**Task prompt**
Reproduce each line of the material below verbatim, keeping every line in its original order.

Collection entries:
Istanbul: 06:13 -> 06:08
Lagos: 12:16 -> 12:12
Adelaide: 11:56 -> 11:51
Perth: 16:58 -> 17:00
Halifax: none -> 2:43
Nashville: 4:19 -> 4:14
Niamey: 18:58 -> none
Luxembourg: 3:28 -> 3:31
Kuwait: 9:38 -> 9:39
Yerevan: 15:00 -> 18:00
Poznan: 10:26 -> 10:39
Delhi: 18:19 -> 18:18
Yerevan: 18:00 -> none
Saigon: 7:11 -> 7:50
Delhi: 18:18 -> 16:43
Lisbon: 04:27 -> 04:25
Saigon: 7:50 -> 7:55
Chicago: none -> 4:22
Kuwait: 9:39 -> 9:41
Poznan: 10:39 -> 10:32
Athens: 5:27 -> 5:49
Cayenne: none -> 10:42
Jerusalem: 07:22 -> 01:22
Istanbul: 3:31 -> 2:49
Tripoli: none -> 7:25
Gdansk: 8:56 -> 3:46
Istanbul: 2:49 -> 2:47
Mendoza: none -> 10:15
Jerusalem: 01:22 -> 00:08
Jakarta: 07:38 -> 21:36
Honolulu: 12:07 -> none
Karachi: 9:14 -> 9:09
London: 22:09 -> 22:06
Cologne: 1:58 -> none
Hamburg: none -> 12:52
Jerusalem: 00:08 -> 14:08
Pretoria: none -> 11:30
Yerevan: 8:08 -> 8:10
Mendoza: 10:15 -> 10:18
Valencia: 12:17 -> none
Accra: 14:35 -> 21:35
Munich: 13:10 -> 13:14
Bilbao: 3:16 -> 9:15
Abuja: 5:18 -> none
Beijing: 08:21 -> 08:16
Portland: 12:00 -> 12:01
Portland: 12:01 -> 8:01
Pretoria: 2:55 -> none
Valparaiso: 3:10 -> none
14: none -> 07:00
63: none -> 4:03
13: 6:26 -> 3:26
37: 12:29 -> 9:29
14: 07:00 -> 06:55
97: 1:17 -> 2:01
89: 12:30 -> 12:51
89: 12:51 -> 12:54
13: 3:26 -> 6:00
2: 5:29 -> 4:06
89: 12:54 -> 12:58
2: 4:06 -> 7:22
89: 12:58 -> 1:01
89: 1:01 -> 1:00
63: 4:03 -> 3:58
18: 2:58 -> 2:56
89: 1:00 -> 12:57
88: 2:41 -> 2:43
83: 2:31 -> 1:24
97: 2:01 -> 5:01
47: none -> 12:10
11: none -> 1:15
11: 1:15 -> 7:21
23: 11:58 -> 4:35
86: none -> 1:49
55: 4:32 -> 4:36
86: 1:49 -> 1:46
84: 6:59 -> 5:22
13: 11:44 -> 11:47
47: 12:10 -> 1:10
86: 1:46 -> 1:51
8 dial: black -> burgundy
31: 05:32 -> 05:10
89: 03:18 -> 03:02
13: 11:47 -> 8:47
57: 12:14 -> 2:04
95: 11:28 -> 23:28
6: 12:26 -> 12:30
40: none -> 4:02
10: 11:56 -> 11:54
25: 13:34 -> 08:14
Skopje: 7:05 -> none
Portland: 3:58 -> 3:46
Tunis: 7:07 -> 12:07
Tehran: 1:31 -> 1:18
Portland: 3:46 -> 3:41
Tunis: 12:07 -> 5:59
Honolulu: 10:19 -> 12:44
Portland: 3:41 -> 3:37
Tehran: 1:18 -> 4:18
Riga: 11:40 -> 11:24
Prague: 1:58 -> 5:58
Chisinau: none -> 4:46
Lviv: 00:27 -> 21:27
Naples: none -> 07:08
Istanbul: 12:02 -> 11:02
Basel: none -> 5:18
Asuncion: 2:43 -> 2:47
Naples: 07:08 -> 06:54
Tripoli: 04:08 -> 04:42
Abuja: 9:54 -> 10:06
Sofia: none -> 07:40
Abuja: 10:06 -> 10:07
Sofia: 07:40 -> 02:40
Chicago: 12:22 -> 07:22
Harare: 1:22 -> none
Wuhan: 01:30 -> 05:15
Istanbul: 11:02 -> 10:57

**Exercise output**
Istanbul: 06:13 -> 06:08
Lagos: 12:16 -> 12:12
Adelaide: 11:56 -> 11:51
Perth: 16:58 -> 17:00
Halifax: none -> 2:43
Nashville: 4:19 -> 4:14
Niamey: 18:58 -> none
Luxembourg: 3:28 -> 3:31
Kuwait: 9:38 -> 9:39
Yerevan: 15:00 -> 18:00
Poznan: 10:26 -> 10:39
Delhi: 18:19 -> 18:18
Yerevan: 18:00 -> none
Saigon: 7:11 -> 7:50
Delhi: 18:18 -> 16:43
Lisbon: 04:27 -> 04:25
Saigon: 7:50 -> 7:55
Chicago: none -> 4:22
Kuwait: 9:39 -> 9:41
Poznan: 10:39 -> 10:32
Athens: 5:27 -> 5:49
Cayenne: none -> 10:42
Jerusalem: 07:22 -> 01:22
Istanbul: 3:31 -> 2:49
Tripoli: none -> 7:25
Gdansk: 8:56 -> 3:46
Istanbul: 2:49 -> 2:47
Mendoza: none -> 10:15
Jerusalem: 01:22 -> 00:08
Jakarta: 07:38 -> 21:36
Honolulu: 12:07 -> none
Karachi: 9:14 -> 9:09
London: 22:09 -> 22:06
Cologne: 1:58 -> none
Hamburg: none -> 12:52
Jerusalem: 00:08 -> 14:08
Pretoria: none -> 11:30
Yerevan: 8:08 -> 8:10
Mendoza: 10:15 -> 10:18
Valencia: 12:17 -> none
Accra: 14:35 -> 21:35
Munich: 13:10 -> 13:14
Bilbao: 3:16 -> 9:15
Abuja: 5:18 -> none
Beijing: 08:21 -> 08:16
Portland: 12:00 -> 12:01
Portland: 12:01 -> 8:01
Pretoria: 2:55 -> none
Valparaiso: 3:10 -> none
14: none -> 07:00
63: none -> 4:03
13: 6:26 -> 3:26
37: 12:29 -> 9:29
14: 07:00 -> 06:55
97: 1:17 -> 2:01
89: 12:30 -> 12:51
89: 12:51 -> 12:54
13: 3:26 -> 6:00
2: 5:29 -> 4:06
89: 12:54 -> 12:58
2: 4:06 -> 7:22
89: 12:58 -> 1:01
89: 1:01 -> 1:00
63: 4:03 -> 3:58
18: 2:58 -> 2:56
89: 1:00 -> 12:57
88: 2:41 -> 2:43
83: 2:31 -> 1:24
97: 2:01 -> 5:01
47: none -> 12:10
11: none -> 1:15
11: 1:15 -> 7:21
23: 11:58 -> 4:35
86: none -> 1:49
55: 4:32 -> 4:36
86: 1:49 -> 1:46
84: 6:59 -> 5:22
13: 11:44 -> 11:47
47: 12:10 -> 1:10
86: 1:46 -> 1:51
8 dial: black -> burgundy
31: 05:32 -> 05:10
89: 03:18 -> 03:02
13: 11:47 -> 8:47
57: 12:14 -> 2:04
95: 11:28 -> 23:28
6: 12:26 -> 12:30
40: none -> 4:02
10: 11:56 -> 11:54
25: 13:34 -> 08:14
Skopje: 7:05 -> none
Portland: 3:58 -> 3:46
Tunis: 7:07 -> 12:07
Tehran: 1:31 -> 1:18
Portland: 3:46 -> 3:41
Tunis: 12:07 -> 5:59
Honolulu: 10:19 -> 12:44
Portland: 3:41 -> 3:37
Tehran: 1:18 -> 4:18
Riga: 11:40 -> 11:24
Prague: 1:58 -> 5:58
Chisinau: none -> 4:46
Lviv: 00:27 -> 21:27
Naples: none -> 07:08
Istanbul: 12:02 -> 11:02
Basel: none -> 5:18
Asuncion: 2:43 -> 2:47
Naples: 07:08 -> 06:54
Tripoli: 04:08 -> 04:42
Abuja: 9:54 -> 10:06
Sofia: none -> 07:40
Abuja: 10:06 -> 10:07
Sofia: 07:40 -> 02:40
Chicago: 12:22 -> 07:22
Harare: 1:22 -> none
Wuhan: 01:30 -> 05:15
Istanbul: 11:02 -> 10:57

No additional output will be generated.